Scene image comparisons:
..............................

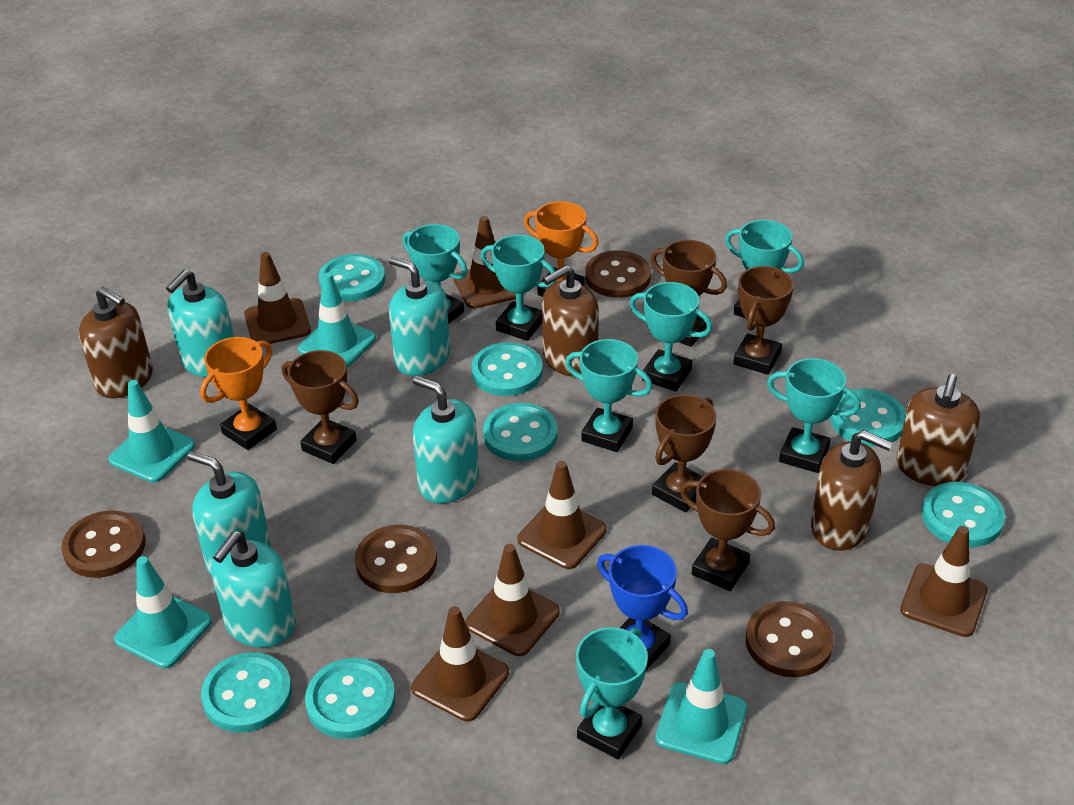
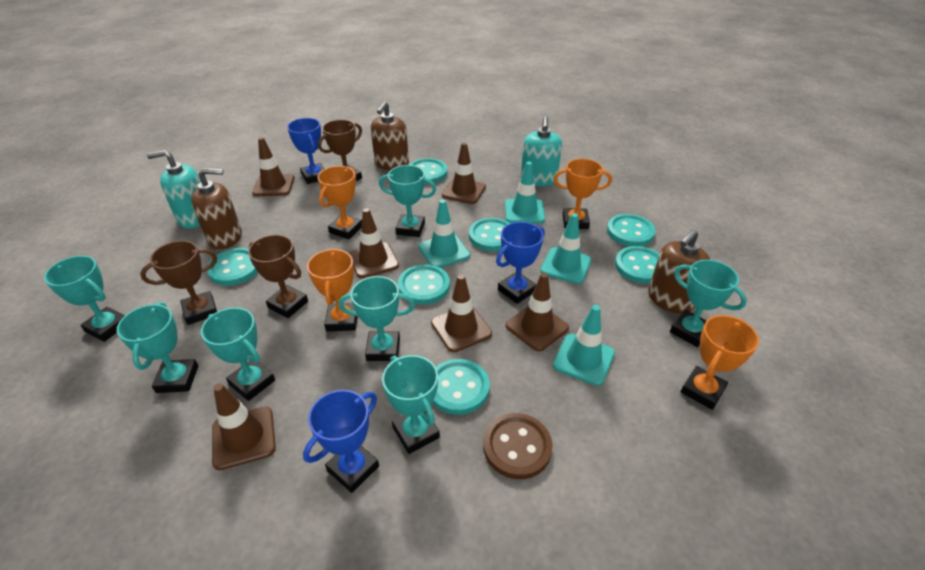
blue trophy: 1 -> 3
brown button: 4 -> 1
brown soap dispenser: 4 -> 3
brown trophy: 5 -> 3
orange trophy: 2 -> 4
turquoise soap dispenser: 5 -> 2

..............................

== EXERCISE AIM ==
What is needed is a word-for-word restatement of every line from the one with "brown soap dispenser: 4 -> 3" to the end of the entries above.

== ANSWER TO THE EXERCISE ==
brown soap dispenser: 4 -> 3
brown trophy: 5 -> 3
orange trophy: 2 -> 4
turquoise soap dispenser: 5 -> 2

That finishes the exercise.